● **WHAT THE EXERCISE ASKS**: Bring together all lines of the material below that contain the string "necrosis".

>> start EXTRACTED MATERIAL

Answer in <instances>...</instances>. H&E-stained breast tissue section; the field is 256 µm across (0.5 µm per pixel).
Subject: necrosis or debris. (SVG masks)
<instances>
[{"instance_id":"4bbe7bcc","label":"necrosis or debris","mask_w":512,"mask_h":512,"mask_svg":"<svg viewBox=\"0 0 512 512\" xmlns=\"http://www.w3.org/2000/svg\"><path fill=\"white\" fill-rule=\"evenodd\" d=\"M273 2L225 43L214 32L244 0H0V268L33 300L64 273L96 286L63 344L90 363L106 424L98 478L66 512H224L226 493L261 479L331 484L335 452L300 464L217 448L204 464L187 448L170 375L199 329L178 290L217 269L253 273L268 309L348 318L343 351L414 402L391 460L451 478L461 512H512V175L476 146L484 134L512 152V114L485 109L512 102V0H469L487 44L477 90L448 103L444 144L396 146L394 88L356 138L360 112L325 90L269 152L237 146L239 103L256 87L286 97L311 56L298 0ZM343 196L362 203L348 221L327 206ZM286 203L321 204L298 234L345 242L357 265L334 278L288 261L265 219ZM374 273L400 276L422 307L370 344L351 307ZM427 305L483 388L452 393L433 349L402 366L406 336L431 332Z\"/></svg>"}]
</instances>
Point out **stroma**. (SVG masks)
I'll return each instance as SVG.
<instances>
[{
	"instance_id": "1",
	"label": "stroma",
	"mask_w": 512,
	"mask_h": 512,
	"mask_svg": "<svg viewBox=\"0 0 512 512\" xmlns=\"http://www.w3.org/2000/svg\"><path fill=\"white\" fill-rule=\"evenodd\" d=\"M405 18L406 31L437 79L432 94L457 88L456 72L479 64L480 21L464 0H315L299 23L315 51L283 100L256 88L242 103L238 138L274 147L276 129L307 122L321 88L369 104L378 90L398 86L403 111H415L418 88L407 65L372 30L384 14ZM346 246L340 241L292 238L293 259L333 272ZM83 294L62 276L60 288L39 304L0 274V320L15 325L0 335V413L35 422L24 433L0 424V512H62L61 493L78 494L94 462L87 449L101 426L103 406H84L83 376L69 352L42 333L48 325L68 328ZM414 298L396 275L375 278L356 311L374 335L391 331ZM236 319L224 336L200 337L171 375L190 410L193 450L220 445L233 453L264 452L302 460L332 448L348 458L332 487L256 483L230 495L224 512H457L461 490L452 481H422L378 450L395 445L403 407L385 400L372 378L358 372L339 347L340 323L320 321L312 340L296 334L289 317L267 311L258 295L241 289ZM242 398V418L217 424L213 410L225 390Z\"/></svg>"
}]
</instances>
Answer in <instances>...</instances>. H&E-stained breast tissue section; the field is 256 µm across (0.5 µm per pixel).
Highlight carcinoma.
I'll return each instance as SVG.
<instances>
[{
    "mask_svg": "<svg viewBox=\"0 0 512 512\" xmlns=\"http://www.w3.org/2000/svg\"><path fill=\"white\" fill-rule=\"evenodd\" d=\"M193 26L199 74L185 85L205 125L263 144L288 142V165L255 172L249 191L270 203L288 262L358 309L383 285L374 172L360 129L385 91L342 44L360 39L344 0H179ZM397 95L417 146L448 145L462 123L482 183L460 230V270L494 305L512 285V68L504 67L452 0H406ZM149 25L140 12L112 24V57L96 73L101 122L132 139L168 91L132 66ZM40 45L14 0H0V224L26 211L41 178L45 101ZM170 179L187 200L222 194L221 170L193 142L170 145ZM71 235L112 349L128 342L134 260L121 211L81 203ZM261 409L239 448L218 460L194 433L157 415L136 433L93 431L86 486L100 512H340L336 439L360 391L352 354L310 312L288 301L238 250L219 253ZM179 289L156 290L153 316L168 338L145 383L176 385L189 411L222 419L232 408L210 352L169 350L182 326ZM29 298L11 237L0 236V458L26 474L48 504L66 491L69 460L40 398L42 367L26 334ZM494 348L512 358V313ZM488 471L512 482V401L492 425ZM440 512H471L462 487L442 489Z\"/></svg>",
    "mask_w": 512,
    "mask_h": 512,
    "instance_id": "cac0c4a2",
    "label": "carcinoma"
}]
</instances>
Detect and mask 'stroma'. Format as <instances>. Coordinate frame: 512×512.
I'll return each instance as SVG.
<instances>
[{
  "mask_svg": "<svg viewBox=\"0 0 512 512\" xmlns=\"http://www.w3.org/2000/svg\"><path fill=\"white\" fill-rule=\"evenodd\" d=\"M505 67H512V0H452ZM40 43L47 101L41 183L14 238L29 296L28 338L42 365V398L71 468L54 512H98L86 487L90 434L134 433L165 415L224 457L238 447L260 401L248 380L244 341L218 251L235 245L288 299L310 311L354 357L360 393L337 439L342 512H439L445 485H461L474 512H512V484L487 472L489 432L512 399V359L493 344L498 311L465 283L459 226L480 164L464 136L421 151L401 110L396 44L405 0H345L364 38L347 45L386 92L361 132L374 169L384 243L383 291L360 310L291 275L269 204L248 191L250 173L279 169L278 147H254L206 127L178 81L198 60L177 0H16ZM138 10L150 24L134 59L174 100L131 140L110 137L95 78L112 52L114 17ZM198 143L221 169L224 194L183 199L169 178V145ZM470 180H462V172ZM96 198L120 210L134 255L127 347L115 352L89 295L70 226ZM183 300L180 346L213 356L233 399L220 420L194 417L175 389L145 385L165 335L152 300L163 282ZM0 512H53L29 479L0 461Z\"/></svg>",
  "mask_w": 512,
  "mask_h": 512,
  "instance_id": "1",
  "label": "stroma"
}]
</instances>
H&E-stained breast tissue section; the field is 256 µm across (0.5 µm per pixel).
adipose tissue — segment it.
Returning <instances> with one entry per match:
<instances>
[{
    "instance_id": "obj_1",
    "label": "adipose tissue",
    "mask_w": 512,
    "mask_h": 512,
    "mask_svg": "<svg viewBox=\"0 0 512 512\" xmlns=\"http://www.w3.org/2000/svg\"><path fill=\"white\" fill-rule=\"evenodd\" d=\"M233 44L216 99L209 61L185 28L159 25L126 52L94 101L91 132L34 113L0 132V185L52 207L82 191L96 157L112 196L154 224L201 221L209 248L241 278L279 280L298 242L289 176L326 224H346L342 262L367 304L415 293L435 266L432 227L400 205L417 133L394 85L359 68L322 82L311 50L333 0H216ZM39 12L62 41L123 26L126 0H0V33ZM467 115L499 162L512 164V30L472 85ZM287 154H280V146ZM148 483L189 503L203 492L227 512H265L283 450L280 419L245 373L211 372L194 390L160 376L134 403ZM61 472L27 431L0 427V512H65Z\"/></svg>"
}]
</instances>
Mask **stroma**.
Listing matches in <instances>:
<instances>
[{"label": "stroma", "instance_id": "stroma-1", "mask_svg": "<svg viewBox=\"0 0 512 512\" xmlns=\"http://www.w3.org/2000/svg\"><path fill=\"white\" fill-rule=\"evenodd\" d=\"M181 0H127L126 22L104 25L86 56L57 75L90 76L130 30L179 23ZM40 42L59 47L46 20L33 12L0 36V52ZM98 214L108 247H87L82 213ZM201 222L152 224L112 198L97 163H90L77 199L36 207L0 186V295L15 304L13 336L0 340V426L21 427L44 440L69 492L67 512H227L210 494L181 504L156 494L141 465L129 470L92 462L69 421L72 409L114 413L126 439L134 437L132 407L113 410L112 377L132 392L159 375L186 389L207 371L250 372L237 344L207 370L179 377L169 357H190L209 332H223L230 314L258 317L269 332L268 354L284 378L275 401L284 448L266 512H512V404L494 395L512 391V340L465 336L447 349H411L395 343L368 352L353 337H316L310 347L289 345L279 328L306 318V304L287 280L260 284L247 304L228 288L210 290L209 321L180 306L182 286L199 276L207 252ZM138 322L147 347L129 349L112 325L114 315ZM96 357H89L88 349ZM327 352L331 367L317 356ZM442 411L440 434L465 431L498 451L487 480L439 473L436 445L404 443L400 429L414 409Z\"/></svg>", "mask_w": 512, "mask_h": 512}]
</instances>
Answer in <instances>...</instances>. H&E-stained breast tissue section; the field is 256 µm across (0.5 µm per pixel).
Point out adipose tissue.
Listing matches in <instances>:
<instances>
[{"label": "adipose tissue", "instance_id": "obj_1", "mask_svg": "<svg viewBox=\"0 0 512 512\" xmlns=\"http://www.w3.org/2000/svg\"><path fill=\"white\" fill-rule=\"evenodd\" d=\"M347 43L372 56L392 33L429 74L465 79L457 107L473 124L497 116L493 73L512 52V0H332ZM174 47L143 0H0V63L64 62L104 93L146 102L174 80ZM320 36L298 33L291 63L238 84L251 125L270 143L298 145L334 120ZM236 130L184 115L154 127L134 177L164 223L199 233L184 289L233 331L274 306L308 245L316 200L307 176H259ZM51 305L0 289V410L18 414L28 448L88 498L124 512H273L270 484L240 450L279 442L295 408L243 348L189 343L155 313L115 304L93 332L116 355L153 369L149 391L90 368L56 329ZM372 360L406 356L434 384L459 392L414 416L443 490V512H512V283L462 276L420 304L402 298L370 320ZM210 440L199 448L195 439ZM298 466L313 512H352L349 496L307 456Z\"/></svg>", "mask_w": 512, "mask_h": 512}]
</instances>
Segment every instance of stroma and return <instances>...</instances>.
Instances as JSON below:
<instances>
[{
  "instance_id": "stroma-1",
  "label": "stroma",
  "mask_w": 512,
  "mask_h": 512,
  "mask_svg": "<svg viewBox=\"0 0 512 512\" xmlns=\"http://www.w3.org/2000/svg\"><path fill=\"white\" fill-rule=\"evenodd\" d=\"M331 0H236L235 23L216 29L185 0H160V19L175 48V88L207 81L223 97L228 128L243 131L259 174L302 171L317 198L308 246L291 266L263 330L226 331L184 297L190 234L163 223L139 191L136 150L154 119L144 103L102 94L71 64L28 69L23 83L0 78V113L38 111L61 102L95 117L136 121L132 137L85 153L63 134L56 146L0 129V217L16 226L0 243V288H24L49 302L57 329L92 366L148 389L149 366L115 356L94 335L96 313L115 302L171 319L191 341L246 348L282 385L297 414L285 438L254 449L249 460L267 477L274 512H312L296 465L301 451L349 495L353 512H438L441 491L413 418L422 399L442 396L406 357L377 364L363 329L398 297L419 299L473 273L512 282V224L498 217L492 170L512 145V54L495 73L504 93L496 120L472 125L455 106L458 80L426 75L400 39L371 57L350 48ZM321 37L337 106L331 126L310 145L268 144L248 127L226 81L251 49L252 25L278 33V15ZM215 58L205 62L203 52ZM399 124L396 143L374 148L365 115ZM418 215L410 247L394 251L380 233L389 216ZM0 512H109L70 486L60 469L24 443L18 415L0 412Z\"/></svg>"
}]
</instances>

>> end EXTRACTED MATERIAL

● **COMPLETE ANSWER**:
Subject: necrosis or debris. (SVG masks)
[{"instance_id":"4bbe7bcc","label":"necrosis or debris","mask_w":512,"mask_h":512,"mask_svg":"<svg viewBox=\"0 0 512 512\" xmlns=\"http://www.w3.org/2000/svg\"><path fill=\"white\" fill-rule=\"evenodd\" d=\"M273 2L225 43L214 32L244 0H0V268L33 300L64 273L96 286L63 344L90 363L106 424L98 478L66 512H224L226 493L261 479L331 484L335 452L300 464L217 448L204 464L187 448L170 375L199 329L178 290L217 269L253 273L268 309L348 318L343 351L414 402L391 460L451 478L461 512H512V175L476 146L484 134L512 152V114L485 109L512 102V0H469L487 44L477 90L448 103L444 144L396 146L394 88L356 138L360 112L325 90L269 152L237 146L239 103L256 87L286 97L311 56L298 0ZM343 196L362 203L348 221L327 206ZM286 203L321 204L298 234L345 242L357 265L334 278L288 261L265 219ZM374 273L400 276L422 307L370 344L351 307ZM427 305L483 388L452 393L433 349L402 366L406 336L431 332Z\"/></svg>"}]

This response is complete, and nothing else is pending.